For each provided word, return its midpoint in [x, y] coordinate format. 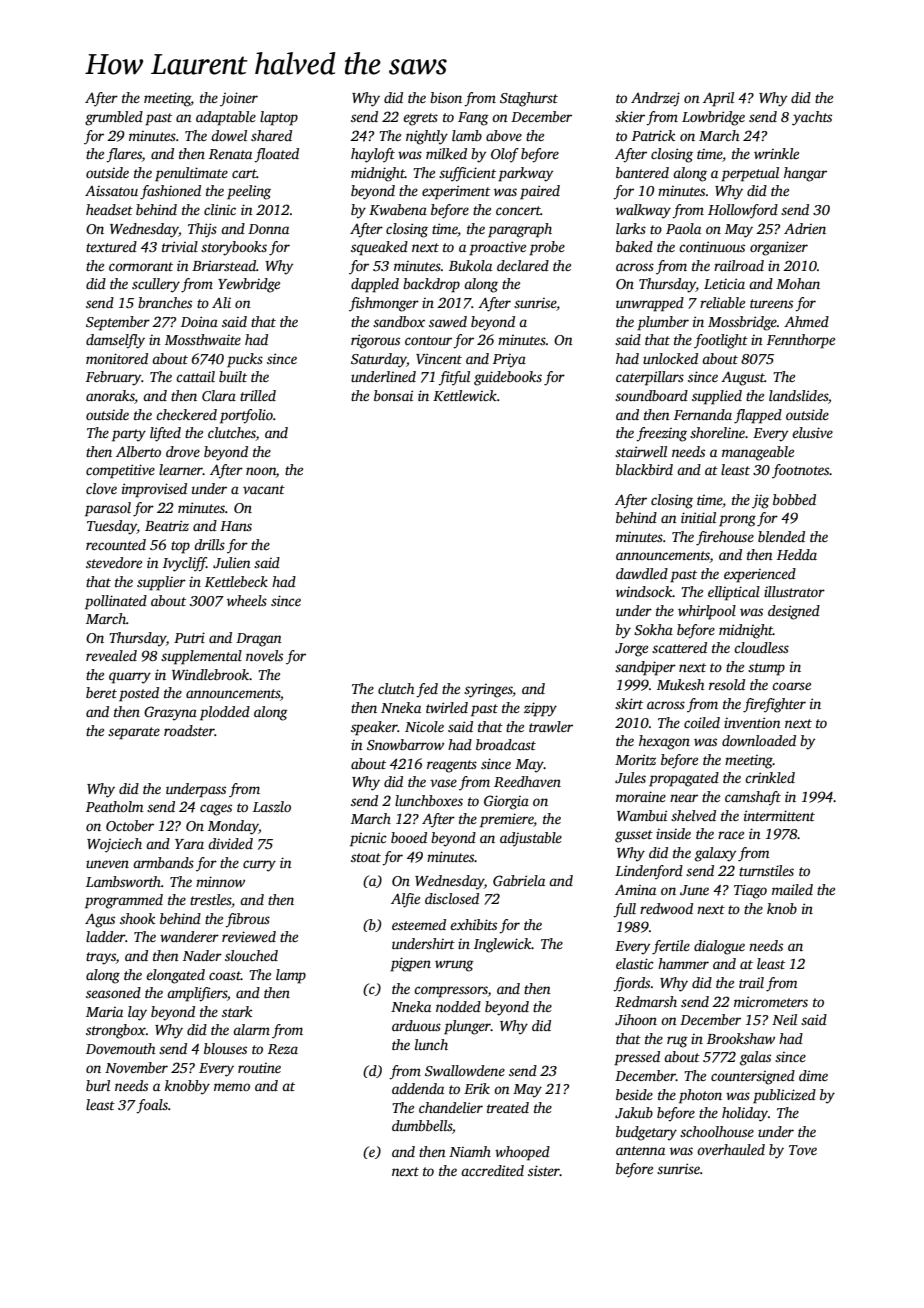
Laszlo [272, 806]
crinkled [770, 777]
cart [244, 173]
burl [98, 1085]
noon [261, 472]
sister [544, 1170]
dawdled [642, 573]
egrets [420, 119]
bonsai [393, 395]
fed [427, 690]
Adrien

☆ ☆ ☆ ☆

▶ Exercise brief: Quote all of the data above word for word, leaving out the picture.

▶ Task answer:
For each provided word, return its midpoint in [x, y] coordinate format. 
Laszlo [272, 806]
crinkled [770, 777]
cart [244, 173]
burl [98, 1085]
noon [261, 472]
sister [544, 1170]
dawdled [642, 573]
egrets [420, 119]
bonsai [393, 395]
fed [427, 690]
Adrien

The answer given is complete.